What you will do =>
In every one of the items below, change "word" to "term" and leave everything else unchanged. Leave the pictures out of your answer.

Interface element records:

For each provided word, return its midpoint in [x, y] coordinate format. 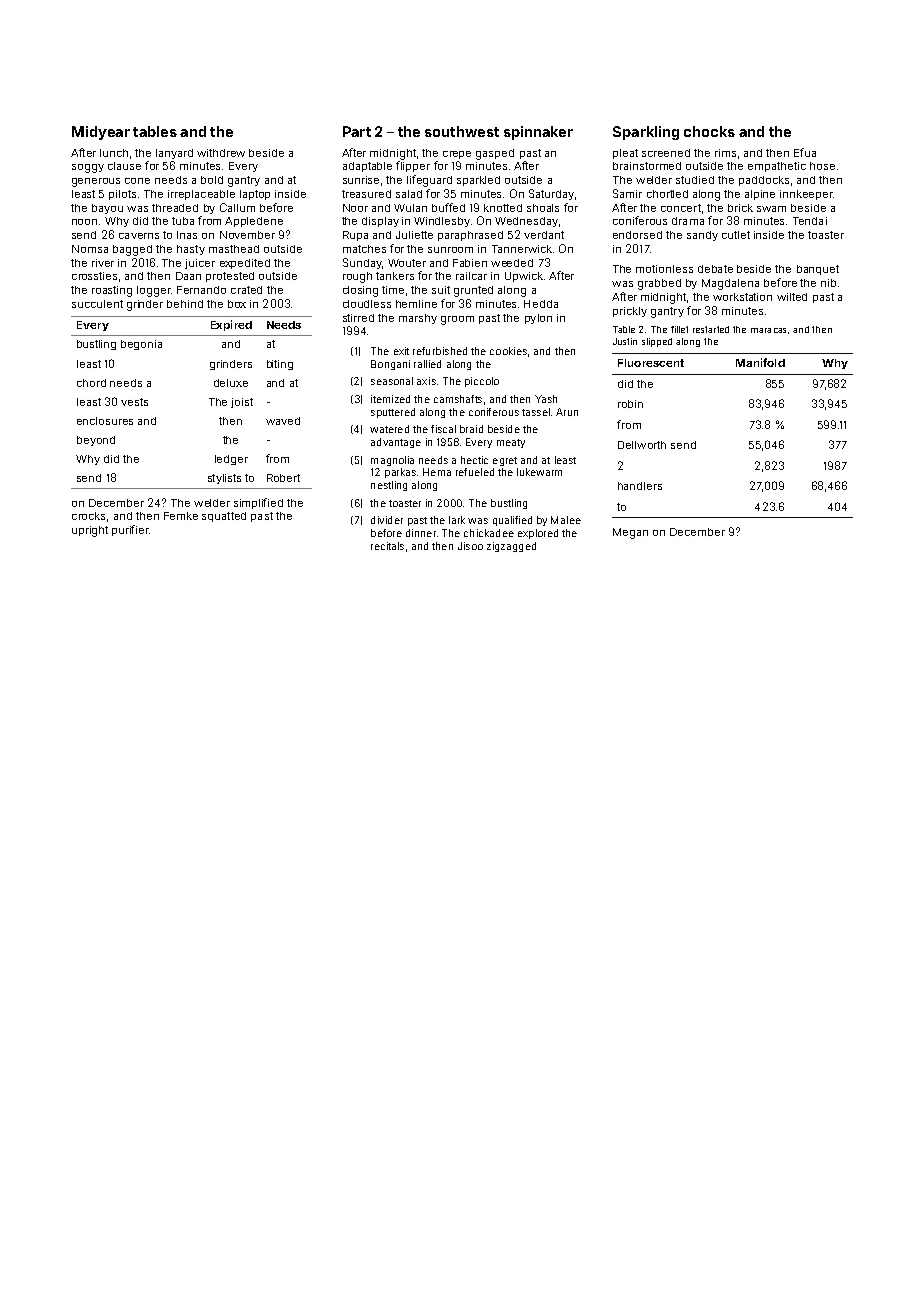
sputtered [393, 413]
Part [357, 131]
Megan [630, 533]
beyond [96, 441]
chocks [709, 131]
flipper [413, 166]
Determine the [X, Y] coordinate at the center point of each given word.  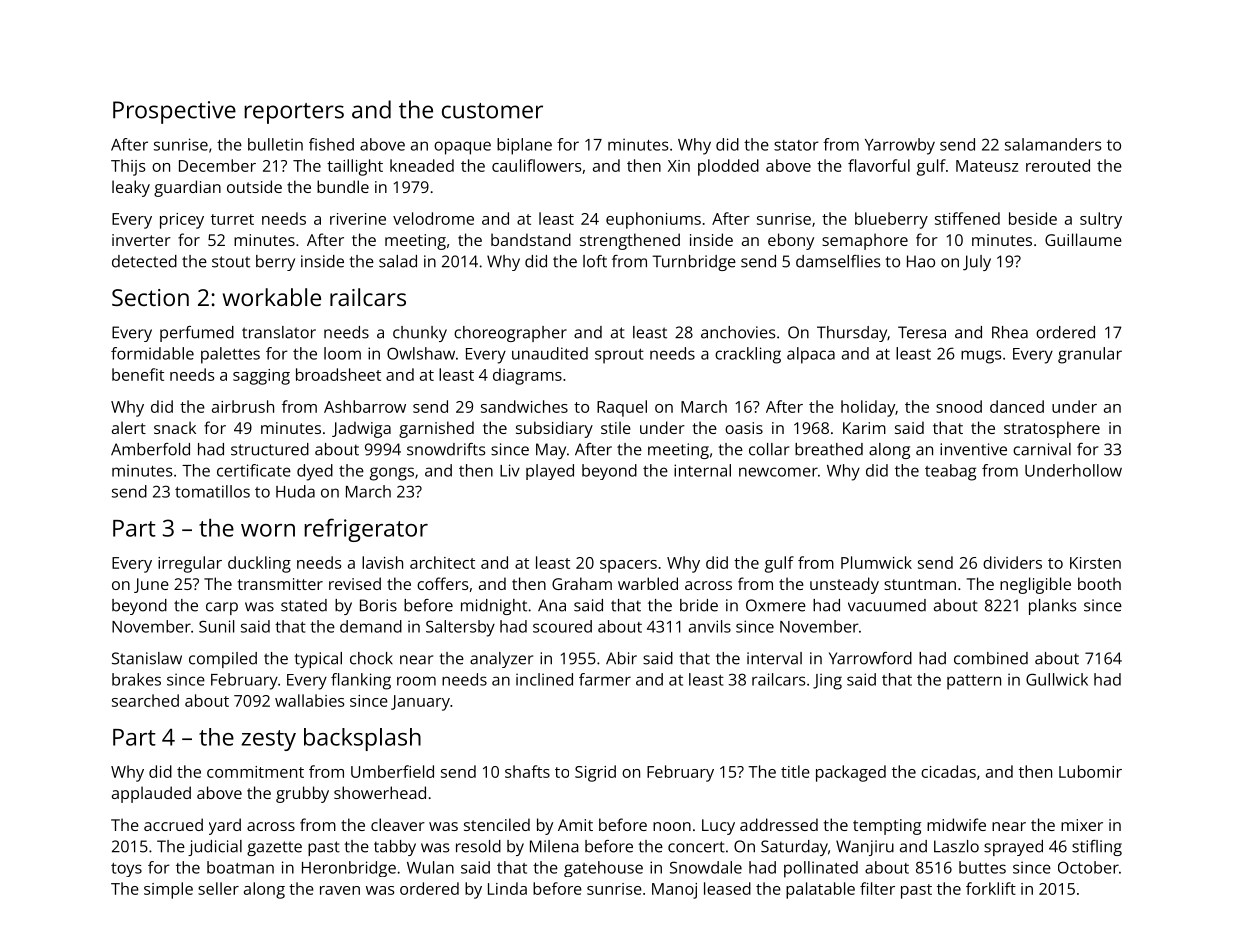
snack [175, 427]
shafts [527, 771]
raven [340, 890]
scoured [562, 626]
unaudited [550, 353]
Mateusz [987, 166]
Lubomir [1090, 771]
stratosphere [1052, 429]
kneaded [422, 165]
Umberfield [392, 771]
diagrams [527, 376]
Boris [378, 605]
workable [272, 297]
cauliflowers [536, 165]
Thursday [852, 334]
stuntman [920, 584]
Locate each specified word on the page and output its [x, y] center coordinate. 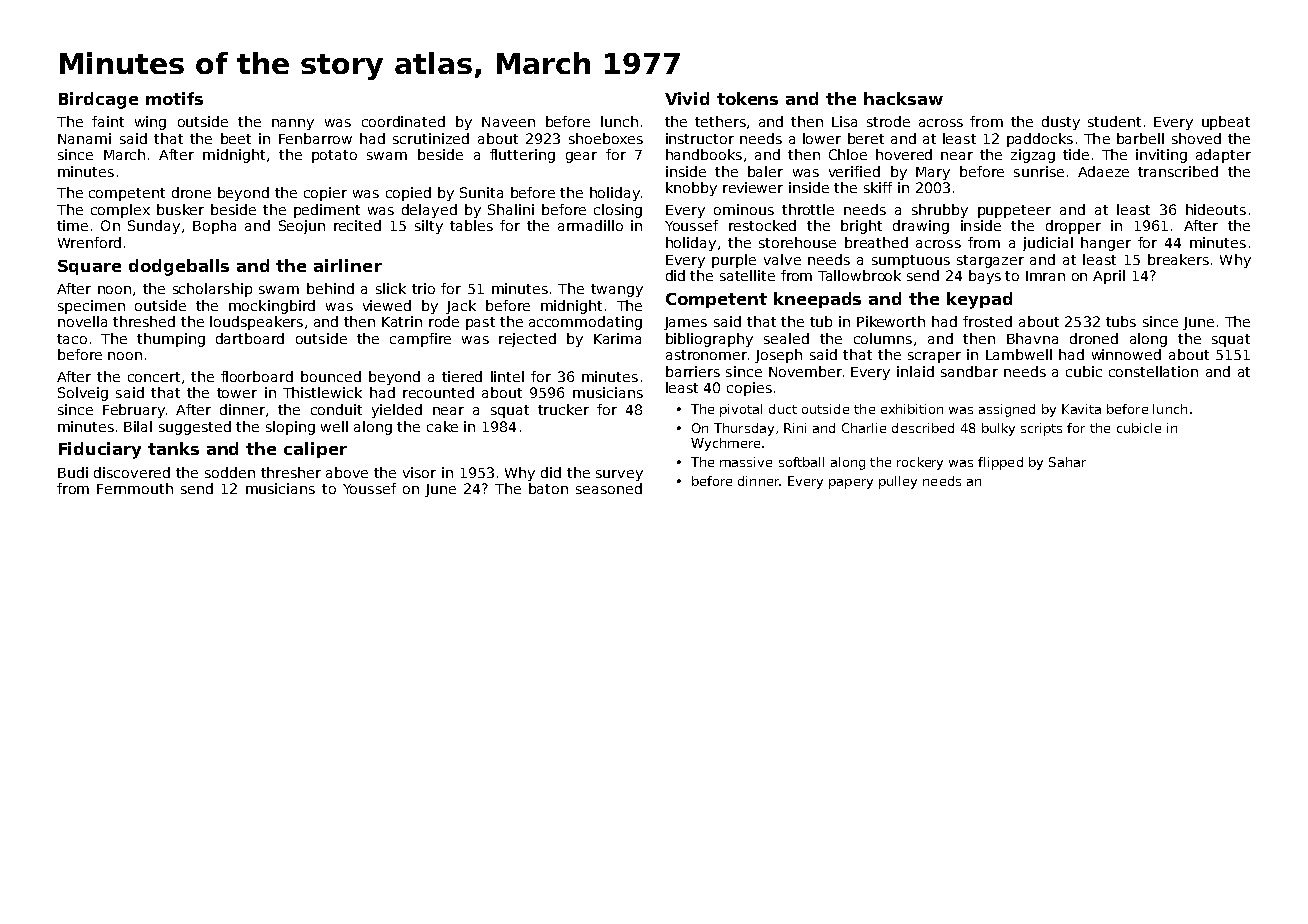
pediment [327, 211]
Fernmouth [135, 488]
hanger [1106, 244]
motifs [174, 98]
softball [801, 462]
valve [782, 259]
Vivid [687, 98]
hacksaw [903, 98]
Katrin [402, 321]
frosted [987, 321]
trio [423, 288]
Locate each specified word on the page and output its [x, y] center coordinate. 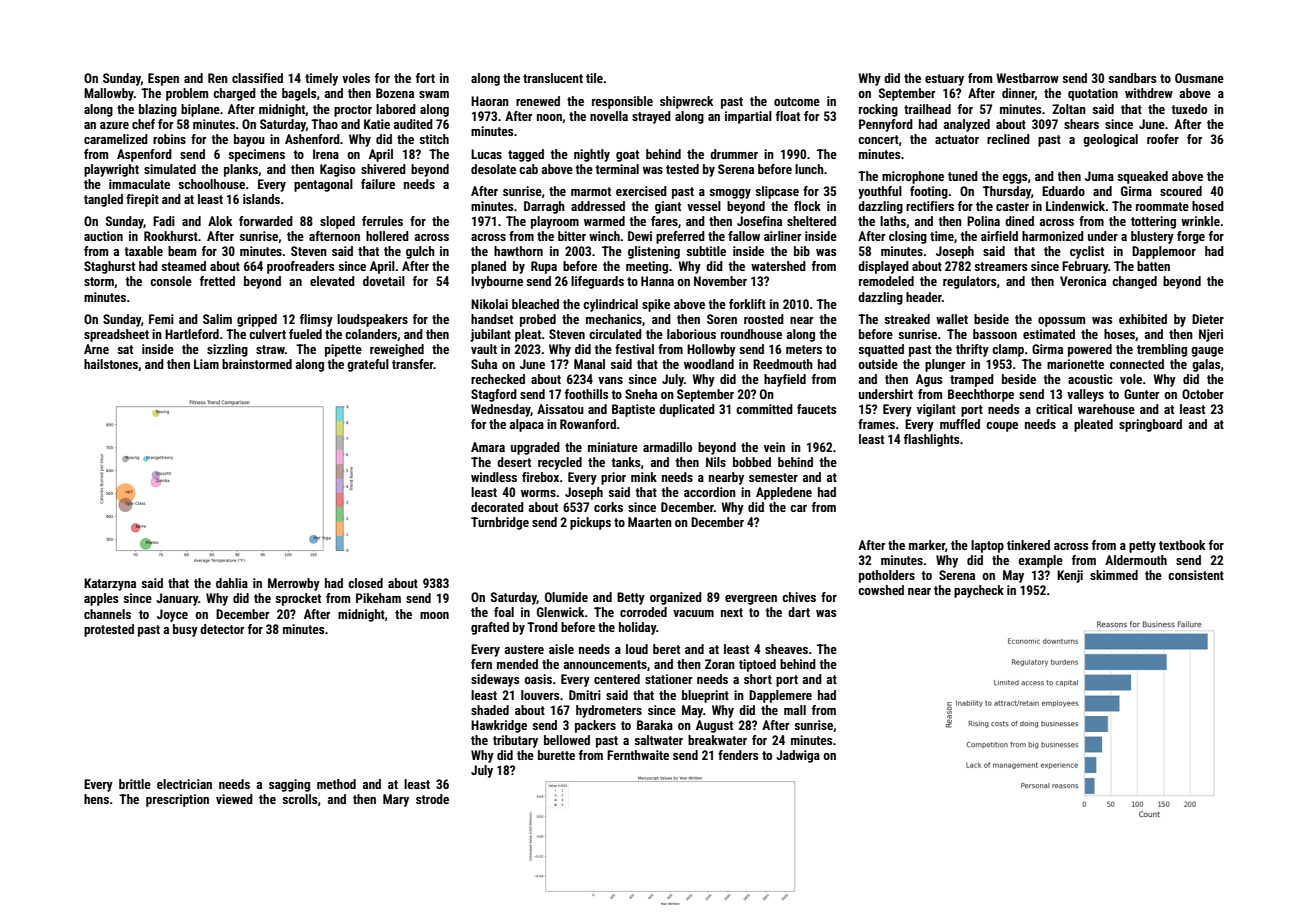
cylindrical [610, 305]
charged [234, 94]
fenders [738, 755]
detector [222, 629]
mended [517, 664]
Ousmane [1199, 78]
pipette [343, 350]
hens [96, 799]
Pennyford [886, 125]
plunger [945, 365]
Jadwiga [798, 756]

Written response =>
For each provided term, return its midpoint in [x, y] coordinate format. 
sputtered [393, 413]
Part [357, 131]
Megan [630, 533]
beyond [96, 441]
chocks [709, 131]
flipper [413, 166]
Determine the [X, Y] coordinate at the center point of each given term.  
snack [175, 427]
shafts [527, 771]
raven [340, 890]
scoured [562, 626]
unaudited [550, 353]
Mateusz [987, 166]
Lubomir [1090, 771]
stratosphere [1052, 429]
kneaded [422, 165]
Umberfield [392, 771]
diagrams [527, 376]
Boris [378, 605]
workable [272, 297]
cauliflowers [536, 165]
Thursday [852, 334]
stuntman [920, 584]
Locate each specified term on the page and output its [x, y] center coordinate. 
pediment [327, 211]
Fernmouth [135, 488]
hanger [1106, 244]
motifs [174, 98]
softball [801, 462]
valve [782, 259]
Vivid [687, 98]
hacksaw [903, 98]
Katrin [402, 321]
frosted [987, 321]
trio [423, 288]
Locate each specified term on the page and output its [x, y] center coordinate. 
cylindrical [610, 305]
charged [234, 94]
fenders [738, 755]
detector [222, 629]
mended [517, 664]
Ousmane [1199, 78]
pipette [343, 350]
hens [96, 799]
Pennyford [886, 125]
plunger [945, 365]
Jadwiga [798, 756]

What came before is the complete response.